Challenge » Quote word for word the lines of the entries below, from the line containing "Is fluffy white blanket at left facing" up to and including the line containing "Between fluffy floral".

**********

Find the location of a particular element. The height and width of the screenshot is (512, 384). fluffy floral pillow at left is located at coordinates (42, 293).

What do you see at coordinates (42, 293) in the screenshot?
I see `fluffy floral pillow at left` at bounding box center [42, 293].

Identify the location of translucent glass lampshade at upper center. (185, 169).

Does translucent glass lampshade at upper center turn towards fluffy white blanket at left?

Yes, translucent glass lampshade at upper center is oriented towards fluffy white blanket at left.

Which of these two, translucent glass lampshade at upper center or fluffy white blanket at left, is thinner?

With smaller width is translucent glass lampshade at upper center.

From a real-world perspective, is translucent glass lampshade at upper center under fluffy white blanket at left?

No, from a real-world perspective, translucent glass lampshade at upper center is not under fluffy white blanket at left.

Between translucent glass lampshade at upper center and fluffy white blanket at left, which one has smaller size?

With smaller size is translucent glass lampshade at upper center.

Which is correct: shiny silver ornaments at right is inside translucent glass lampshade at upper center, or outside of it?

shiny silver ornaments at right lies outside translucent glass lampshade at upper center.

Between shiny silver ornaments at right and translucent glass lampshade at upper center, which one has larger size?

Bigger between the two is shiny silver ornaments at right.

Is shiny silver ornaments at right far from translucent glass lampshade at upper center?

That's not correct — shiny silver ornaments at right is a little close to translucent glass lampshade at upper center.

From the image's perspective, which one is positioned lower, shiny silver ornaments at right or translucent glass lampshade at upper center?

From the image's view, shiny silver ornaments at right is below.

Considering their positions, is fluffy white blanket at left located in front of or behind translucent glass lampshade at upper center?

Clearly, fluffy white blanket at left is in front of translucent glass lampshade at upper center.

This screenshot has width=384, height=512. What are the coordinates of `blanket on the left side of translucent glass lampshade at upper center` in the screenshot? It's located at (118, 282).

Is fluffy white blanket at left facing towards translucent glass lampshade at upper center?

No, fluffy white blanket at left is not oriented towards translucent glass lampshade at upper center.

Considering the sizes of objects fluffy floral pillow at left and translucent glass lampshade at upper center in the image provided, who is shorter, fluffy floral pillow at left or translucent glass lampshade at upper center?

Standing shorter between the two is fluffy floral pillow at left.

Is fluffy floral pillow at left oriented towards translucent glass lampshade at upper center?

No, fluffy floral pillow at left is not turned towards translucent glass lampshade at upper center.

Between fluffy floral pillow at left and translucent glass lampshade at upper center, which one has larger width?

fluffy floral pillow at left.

**********

Final result »
Is fluffy white blanket at left facing towards translucent glass lampshade at upper center?

No, fluffy white blanket at left is not oriented towards translucent glass lampshade at upper center.

Considering the sizes of objects fluffy floral pillow at left and translucent glass lampshade at upper center in the image provided, who is shorter, fluffy floral pillow at left or translucent glass lampshade at upper center?

Standing shorter between the two is fluffy floral pillow at left.

Is fluffy floral pillow at left oriented towards translucent glass lampshade at upper center?

No, fluffy floral pillow at left is not turned towards translucent glass lampshade at upper center.

Between fluffy floral pillow at left and translucent glass lampshade at upper center, which one has larger width?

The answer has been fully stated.